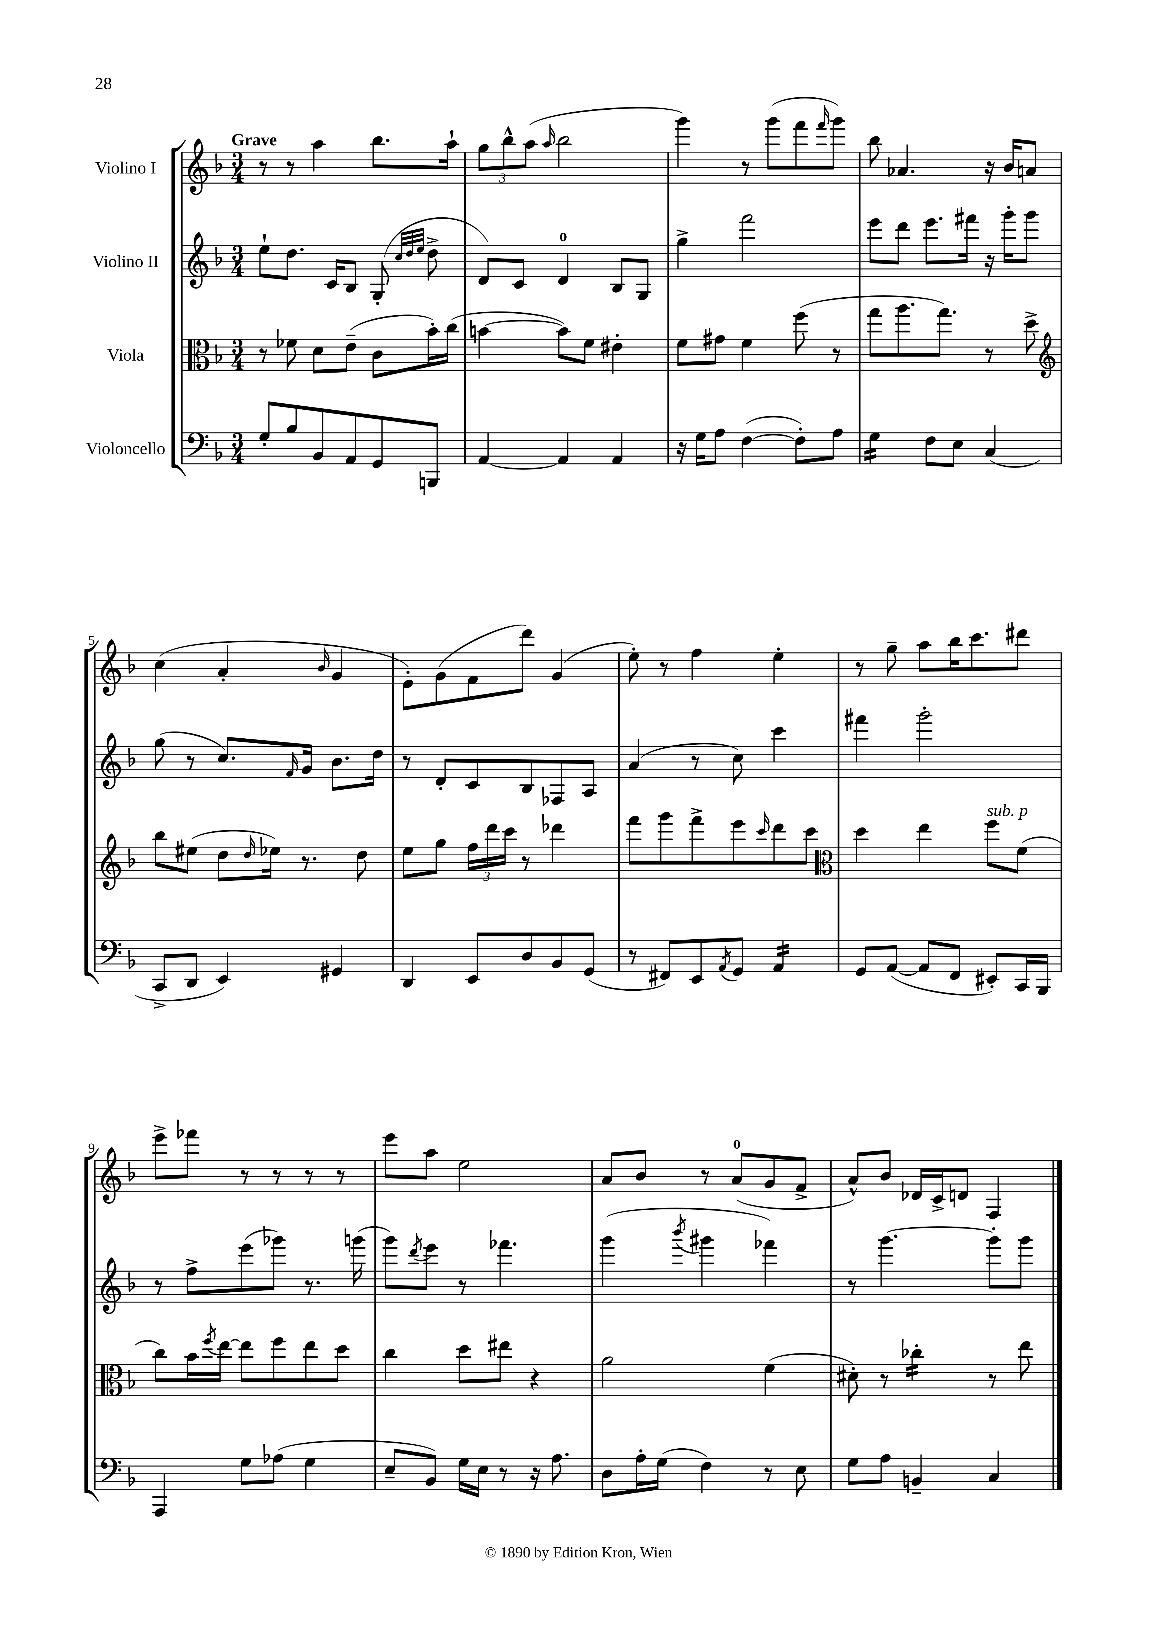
<<
\new StaffGroup <<
\new Staff = "s0" \with { instrumentName = "Violino I" } {
    \clef treble \key f \major \numericTimeSignature \time 3/4 \tempo "Grave"
    r8 r8 a''4 bes''8. a''16-! |
    \tuplet 3/2 { g''8 bes''8-^ a''8( } \grace { a''16 } bes''2 |
    g'''4) r8 g'''8( f'''8 \grace { f'''16 } g'''8) |
    bes''8 aes'4. r16 bes'16 a'8 |
    c''4( a'4-. \grace { bes'16 } g'4 |
    e'8-.) g'8( f'8 d'''8) g'4( |
    e''8-.) r8 f''4 e''4-. |
    r8 g''8-- a''8 bes''16 c'''8. dis'''8 |
    e'''8-> fes'''8 r8 r8 r8 r8 |
    e'''8 a''8 e''2 |
    a'8 bes'8 r8 a'8-0( g'8 f'8-> |
    a'8-^) bes'8 des'16 c'16-> d'8 f4 \bar "|." |
}
\new Staff = "s1" \with { instrumentName = "Violino II" } {
    \clef treble \key f \major \numericTimeSignature \time 3/4
    e''8-! d''8. c'16 bes8 g8-.( \grace { c''32 d''32 e''32 } d''8-> |
    d'8) c'8 d'4-0 bes8 g8 |
    g''4-> f'''2 |
    e'''8 d'''8 e'''8. fis'''16 r16 g'''16-. g'''8 |
    g''8( r8 c''8.) \grace { f'16 } g'16 bes'8. d''16 |
    r8 d'8-. c'8 bes8 fes8 a8 |
    a'4( r8 c''8) c'''4 |
    fis'''4 g'''2-. |
    r8 f''8-> e'''8( ges'''8) r8. g'''16( |
    g'''8) \acciaccatura { d'''8 } e'''8 r8 fes'''4. |
    g'''4( \acciaccatura { bes'''8 } gis'''4 fes'''4) |
    r8 g'''4.~ g'''8-. g'''8 \bar "|." |
}
\new Staff = "s2" \with { instrumentName = "Viola" } {
    \clef alto \key f \major \numericTimeSignature \time 3/4
    r8 fes'8 d'8 e'8--( c'8 bes'16-.) c''16( |
    b'4~ b'8) f'8 eis'4-. |
    f'8 gis'8 f'4 f''8( r8 |
    g''8 a''8. g''8.) r8 d''8-> |
    \clef treble bes''8 eis''8( d''8 \grace { d''16 } ees''16) r8. d''8 |
    e''8 g''8 \tuplet 3/2 { f''16 d'''16 c'''16 } r8 des'''4 |
    f'''8 g'''8 f'''8-> e'''8 \grace { c'''16 } d'''8 c'''8 |
    \clef alto d''4 e''4 f''8^\markup { \italic "sub. p" } f'8( |
    c''8) bes'16 \acciaccatura { f''8 } e''16~ e''8 f''8 e''8 d''8 |
    c''4 d''8 eis''8 r4 |
    a'2 f'4( |
    dis'8-.) r8 ces''4:16-. r8 e''8 \bar "|." |
}
\new Staff = "s3" \with { instrumentName = "Violoncello" } {
    \clef bass \key f \major \numericTimeSignature \time 3/4
    g8-. bes8 bes,8 a,8 g,8 b,,8 |
    a,4~ a,4 a,4 |
    r16 g16 a8 f4~( f8-.) a8 |
    g4:16 f8 e8 c4( |
    c,8-> d,8 e,4) gis,4 |
    d,4 e,8 d8 bes,8 g,8( |
    r8 fis,8) e,8 \acciaccatura { a,8 } g,8 a,4:16 |
    g,8 a,8~( a,8 f,8 eis,8-.) c,16 bes,,16 |
    a,,4 g8 aes8( g4 |
    e8-- bes,8) g16 e16 r8 r16 a8. |
    d8 a16-. g16( f4) r8 e8 |
    g8 a8 b,4-- c4 \bar "|." |
}
>>
>>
···
Objective → Quote the listing from its start through the line containing "a'8 bes'8 r8 a'8-0( g'8 f'8-> |", including that line, and leave the pictures out of your answer.

Task result →
<<
\new StaffGroup <<
\new Staff = "s0" \with { instrumentName = "Violino I" } {
    \clef treble \key f \major \numericTimeSignature \time 3/4 \tempo "Grave"
    r8 r8 a''4 bes''8. a''16-! |
    \tuplet 3/2 { g''8 bes''8-^ a''8( } \grace { a''16 } bes''2 |
    g'''4) r8 g'''8( f'''8 \grace { f'''16 } g'''8) |
    bes''8 aes'4. r16 bes'16 a'8 |
    c''4( a'4-. \grace { bes'16 } g'4 |
    e'8-.) g'8( f'8 d'''8) g'4( |
    e''8-.) r8 f''4 e''4-. |
    r8 g''8-- a''8 bes''16 c'''8. dis'''8 |
    e'''8-> fes'''8 r8 r8 r8 r8 |
    e'''8 a''8 e''2 |
    a'8 bes'8 r8 a'8-0( g'8 f'8-> |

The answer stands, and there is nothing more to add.